DATA EXTRACTS
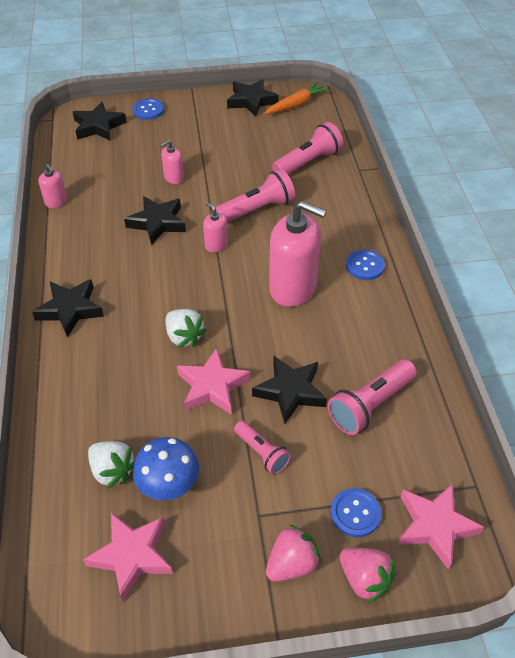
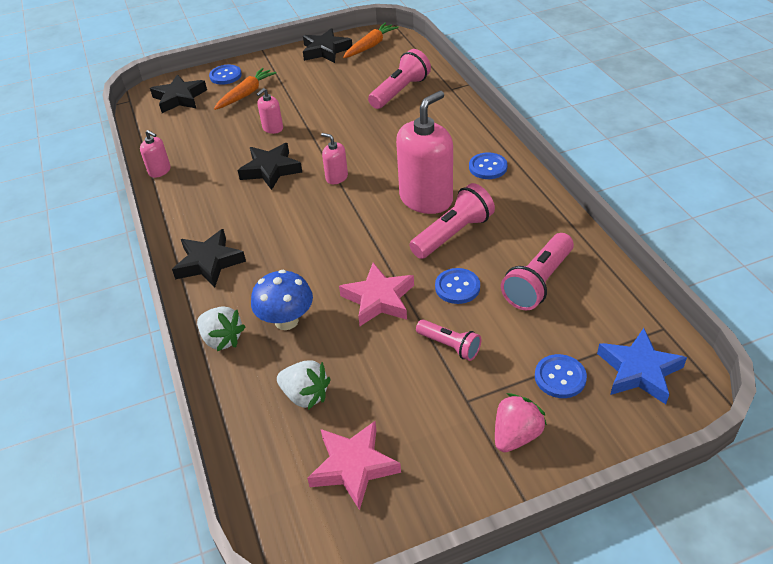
camera: 10 degrees left, 5 degrees down
blue mushroom [133,437,199,500] -> blue mushroom moved to [251,270,313,330]
white strawberry [166,309,207,348] -> white strawberry moved to [197,306,246,351]
pink flashlight [215,169,295,223] -> pink flashlight moved to [410,183,495,259]
black star [252,355,327,424] -> blue button [435,268,480,304]
pink soap dispenser [269,201,326,307] -> pink soap dispenser turned 60 degrees counterclockwise [396,91,453,214]
pink strawberry [340,548,396,604] -> none
pink star [398,484,484,569] -> blue star [597,328,687,404]
none -> orange carrot [214,68,276,110]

YOUR INSTRUCTIONS
Would you return the records exactly as written, minus any image?

EXERCISE OUTPUT
camera: 10 degrees left, 5 degrees down
blue mushroom [133,437,199,500] -> blue mushroom moved to [251,270,313,330]
white strawberry [166,309,207,348] -> white strawberry moved to [197,306,246,351]
pink flashlight [215,169,295,223] -> pink flashlight moved to [410,183,495,259]
black star [252,355,327,424] -> blue button [435,268,480,304]
pink soap dispenser [269,201,326,307] -> pink soap dispenser turned 60 degrees counterclockwise [396,91,453,214]
pink strawberry [340,548,396,604] -> none
pink star [398,484,484,569] -> blue star [597,328,687,404]
none -> orange carrot [214,68,276,110]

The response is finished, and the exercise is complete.